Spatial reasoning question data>
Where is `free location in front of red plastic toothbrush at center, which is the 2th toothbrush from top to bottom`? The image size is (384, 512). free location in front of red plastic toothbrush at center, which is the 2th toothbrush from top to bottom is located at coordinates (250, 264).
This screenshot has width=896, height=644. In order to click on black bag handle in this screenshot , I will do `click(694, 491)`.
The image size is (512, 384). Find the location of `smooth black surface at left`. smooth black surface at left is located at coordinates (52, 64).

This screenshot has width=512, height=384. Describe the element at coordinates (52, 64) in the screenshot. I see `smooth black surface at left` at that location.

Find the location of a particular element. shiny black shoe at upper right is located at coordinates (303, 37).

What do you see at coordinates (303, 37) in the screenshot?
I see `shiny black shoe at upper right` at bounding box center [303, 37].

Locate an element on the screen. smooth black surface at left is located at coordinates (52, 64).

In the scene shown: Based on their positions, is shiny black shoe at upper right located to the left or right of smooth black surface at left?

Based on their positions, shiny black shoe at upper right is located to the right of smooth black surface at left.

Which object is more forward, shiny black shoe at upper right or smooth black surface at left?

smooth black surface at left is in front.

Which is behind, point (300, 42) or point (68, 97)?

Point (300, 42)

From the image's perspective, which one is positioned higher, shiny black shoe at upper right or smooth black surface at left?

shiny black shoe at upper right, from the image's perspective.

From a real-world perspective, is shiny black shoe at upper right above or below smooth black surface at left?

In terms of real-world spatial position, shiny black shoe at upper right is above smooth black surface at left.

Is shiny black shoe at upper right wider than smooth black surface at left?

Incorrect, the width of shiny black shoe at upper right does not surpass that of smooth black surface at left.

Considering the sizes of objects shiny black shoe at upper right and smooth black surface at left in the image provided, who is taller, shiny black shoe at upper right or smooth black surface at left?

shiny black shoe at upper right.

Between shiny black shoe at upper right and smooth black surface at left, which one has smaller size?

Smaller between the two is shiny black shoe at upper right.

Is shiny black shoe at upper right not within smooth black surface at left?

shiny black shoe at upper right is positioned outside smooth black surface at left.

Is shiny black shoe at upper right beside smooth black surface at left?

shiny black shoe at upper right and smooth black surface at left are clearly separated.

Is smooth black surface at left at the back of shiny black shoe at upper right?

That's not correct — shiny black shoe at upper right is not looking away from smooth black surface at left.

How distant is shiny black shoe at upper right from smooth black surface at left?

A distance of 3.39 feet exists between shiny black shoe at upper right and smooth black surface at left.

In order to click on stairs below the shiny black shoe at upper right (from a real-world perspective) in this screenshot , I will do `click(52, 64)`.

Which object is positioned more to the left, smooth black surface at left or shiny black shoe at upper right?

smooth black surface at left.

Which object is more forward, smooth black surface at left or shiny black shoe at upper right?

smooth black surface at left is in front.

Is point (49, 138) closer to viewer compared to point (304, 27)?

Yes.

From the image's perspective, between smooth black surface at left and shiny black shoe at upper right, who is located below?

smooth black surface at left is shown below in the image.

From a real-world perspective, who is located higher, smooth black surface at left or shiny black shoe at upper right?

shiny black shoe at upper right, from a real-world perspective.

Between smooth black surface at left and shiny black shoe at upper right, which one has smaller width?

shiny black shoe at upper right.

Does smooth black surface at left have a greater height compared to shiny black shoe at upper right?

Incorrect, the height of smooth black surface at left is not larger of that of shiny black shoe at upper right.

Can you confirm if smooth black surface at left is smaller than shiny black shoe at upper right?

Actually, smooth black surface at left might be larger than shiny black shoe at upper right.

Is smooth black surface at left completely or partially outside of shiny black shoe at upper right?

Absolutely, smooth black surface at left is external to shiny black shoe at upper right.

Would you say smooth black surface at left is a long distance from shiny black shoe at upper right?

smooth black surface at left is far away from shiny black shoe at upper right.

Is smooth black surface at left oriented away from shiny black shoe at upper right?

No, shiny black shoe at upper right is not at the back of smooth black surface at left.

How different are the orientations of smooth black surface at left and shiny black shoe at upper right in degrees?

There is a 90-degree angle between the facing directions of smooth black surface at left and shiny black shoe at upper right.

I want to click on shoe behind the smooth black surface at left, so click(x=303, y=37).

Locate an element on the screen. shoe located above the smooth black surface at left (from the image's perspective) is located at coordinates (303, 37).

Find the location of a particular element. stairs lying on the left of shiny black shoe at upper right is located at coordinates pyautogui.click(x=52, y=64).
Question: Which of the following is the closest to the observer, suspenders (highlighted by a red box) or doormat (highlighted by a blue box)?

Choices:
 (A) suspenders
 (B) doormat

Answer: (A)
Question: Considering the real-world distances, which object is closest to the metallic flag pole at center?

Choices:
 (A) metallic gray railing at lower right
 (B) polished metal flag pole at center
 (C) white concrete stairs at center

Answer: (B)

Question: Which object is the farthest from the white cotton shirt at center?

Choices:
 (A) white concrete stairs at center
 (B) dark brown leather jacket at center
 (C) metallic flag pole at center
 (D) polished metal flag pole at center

JOB>
In the records, put the lines from the one containing "Smaller between the" through the one containing "Is shiny black shoe at upper right beside" into a numbered list, omitting blank lines.

TASK SOLUTION>
1. Smaller between the two is shiny black shoe at upper right.
2. Is shiny black shoe at upper right not within smooth black surface at left?
3. shiny black shoe at upper right is positioned outside smooth black surface at left.
4. Is shiny black shoe at upper right beside smooth black surface at left?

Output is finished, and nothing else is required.